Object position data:
-- Opening Marker --

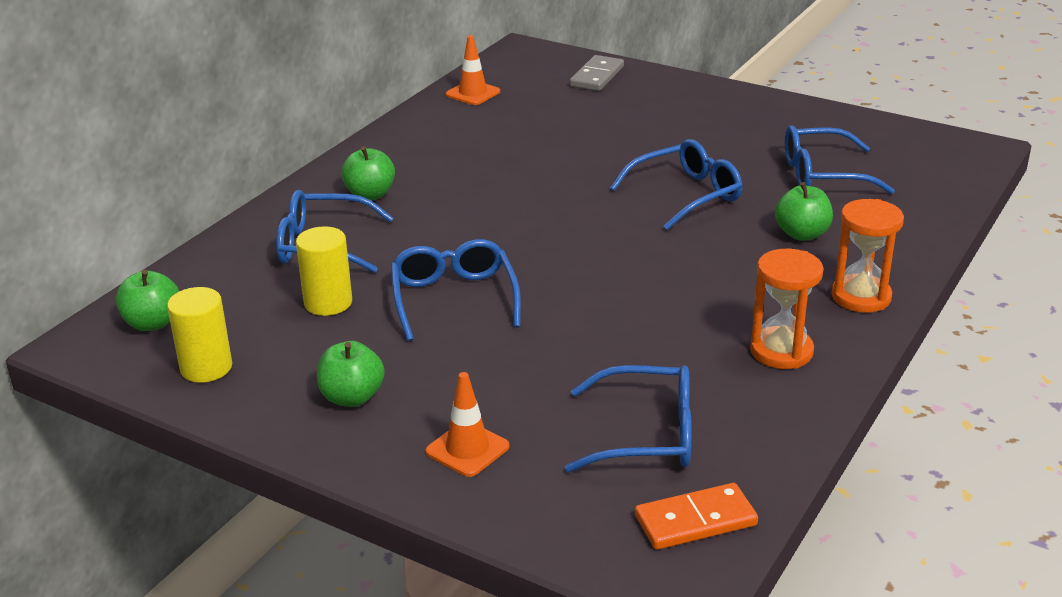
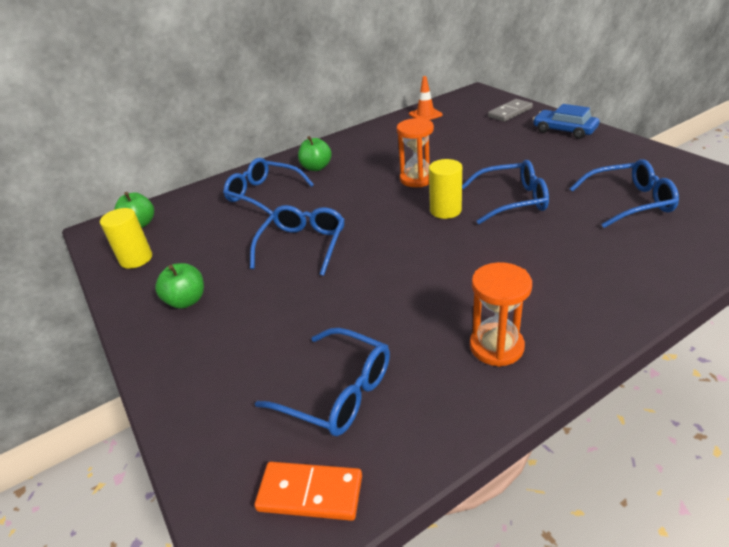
camera: 30 degrees right, 5 degrees up
(328, 303) = (233, 232): yellow cylinder -> yellow cylinder (445, 210)
(467, 449) = (213, 363): orange traffic cone -> none
(688, 94) = (564, 130): none -> blue car
(802, 234) = (581, 247): green apple -> none
(822, 175) = (629, 202): blue glasses -> blue glasses turned 150 degrees clockwise
(861, 297) = (598, 313): orange hourglass -> orange hourglass (417, 179)

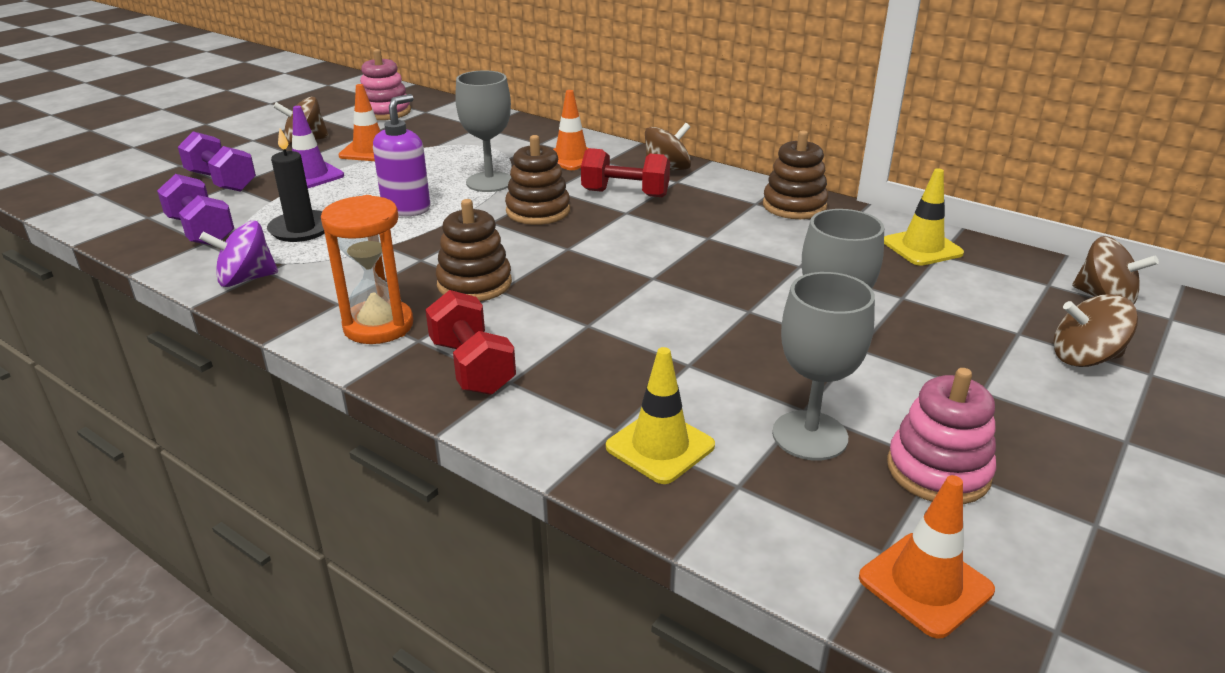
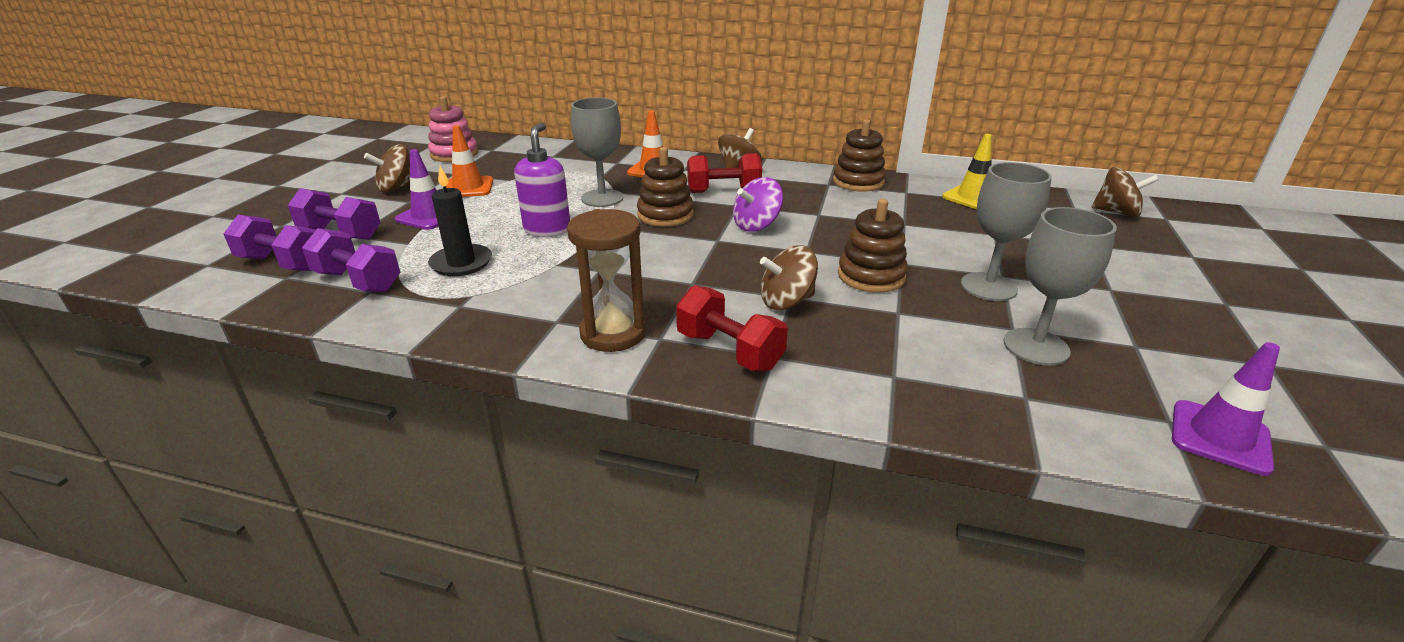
camera: 20 degrees left, 0 degrees up
(154, 203) = (283, 263): none -> purple dumbbell
(246, 279) = (444, 316): purple spinning top -> purple spinning top (756, 225)
(378, 326) = (613, 333): orange hourglass -> brown hourglass
(474, 284) = (666, 282): brown stacking toy -> brown stacking toy (871, 276)
(660, 446) = (940, 381): yellow traffic cone -> none
(925, 584) = (1220, 437): orange traffic cone -> purple traffic cone
(938, 470) = (1142, 352): pink stacking toy -> none
(1084, 358) = (1146, 254): brown spinning top -> brown spinning top (786, 301)

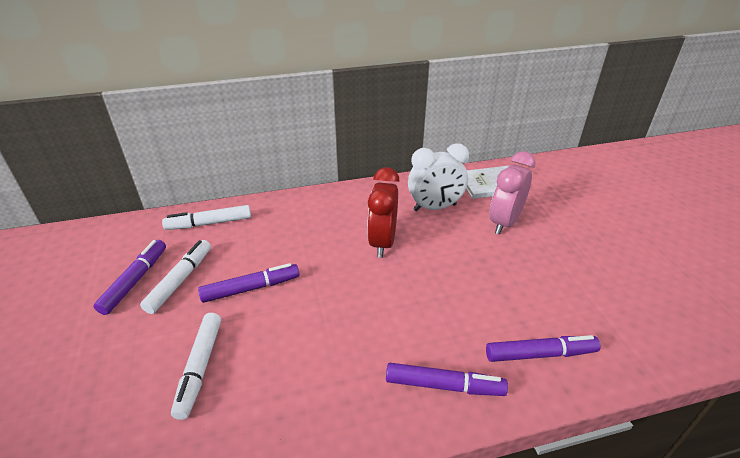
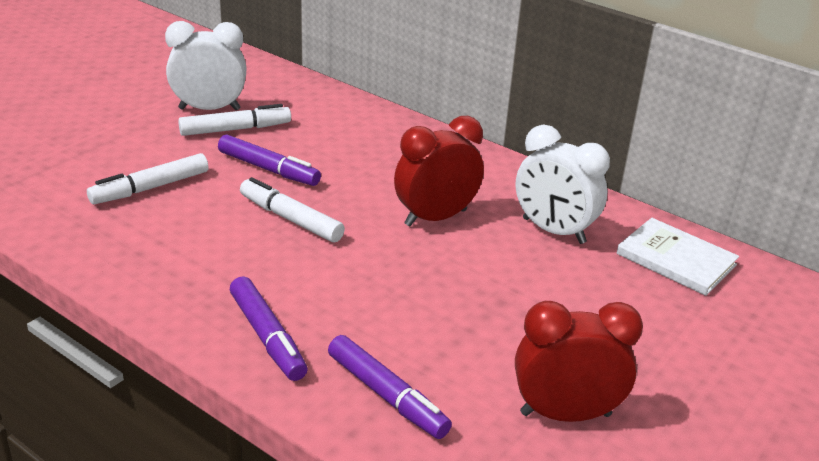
camera: 50 degrees right, 5 degrees down
(135, 281) = (209, 109): purple marker -> white clock
(209, 223) = (326, 106): white marker -> white marker (291, 219)
(504, 222) = (603, 296): pink clock -> none
(593, 288) = (565, 414): none -> red clock

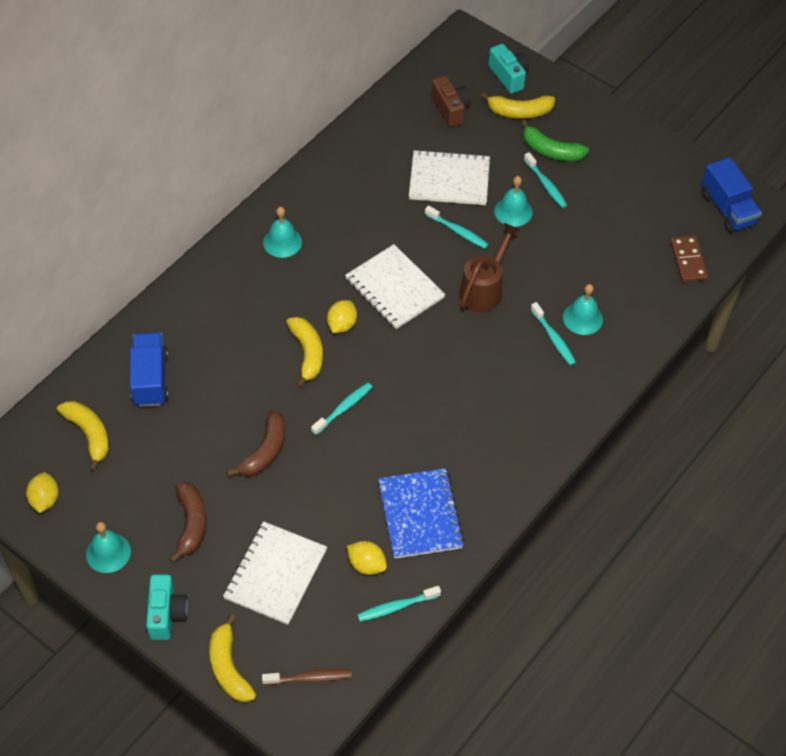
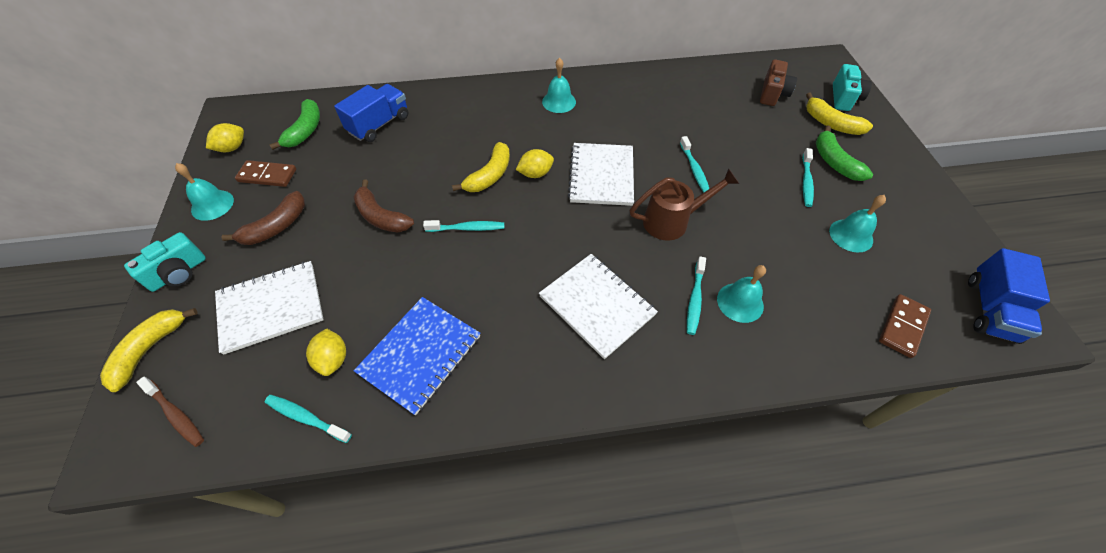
camera: 45 degrees right, 0 degrees up
(89, 434) = (305, 130): yellow banana -> green banana
(118, 495) = (267, 175): none -> brown domino
(265, 451) = (381, 217): brown banana -> brown banana turned 60 degrees clockwise
(449, 180) = (724, 134): white notebook -> white notebook (597, 305)
(513, 211) = (756, 183): turquoise bell -> turquoise bell (851, 235)

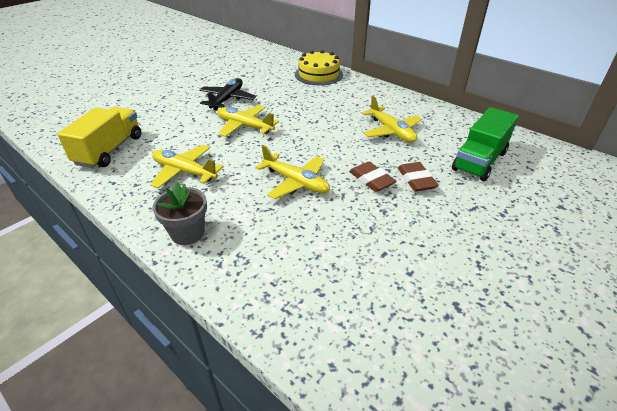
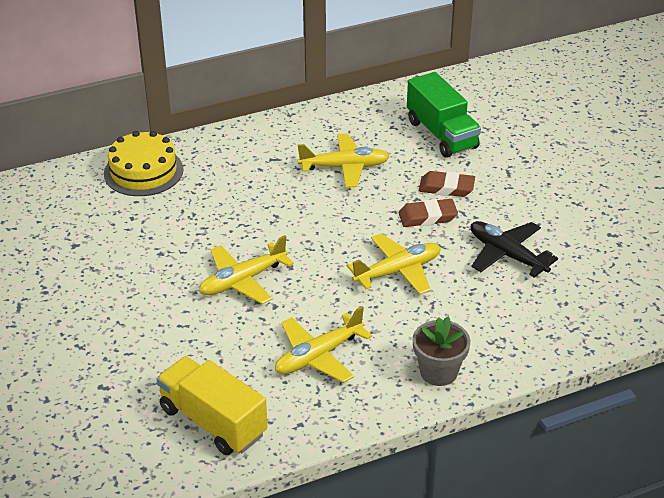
camera: 65 degrees left, 0 degrees up
(227, 99) = (148, 279): black plane -> black plane (507, 255)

-- Closing Marker --

TASK GOAL:
Copy out each line of the records above that includes "right".

THE ANSWER:
camera: 30 degrees right, 5 degrees up
camera: 50 degrees right, 5 degrees down
camera: 45 degrees right, 0 degrees up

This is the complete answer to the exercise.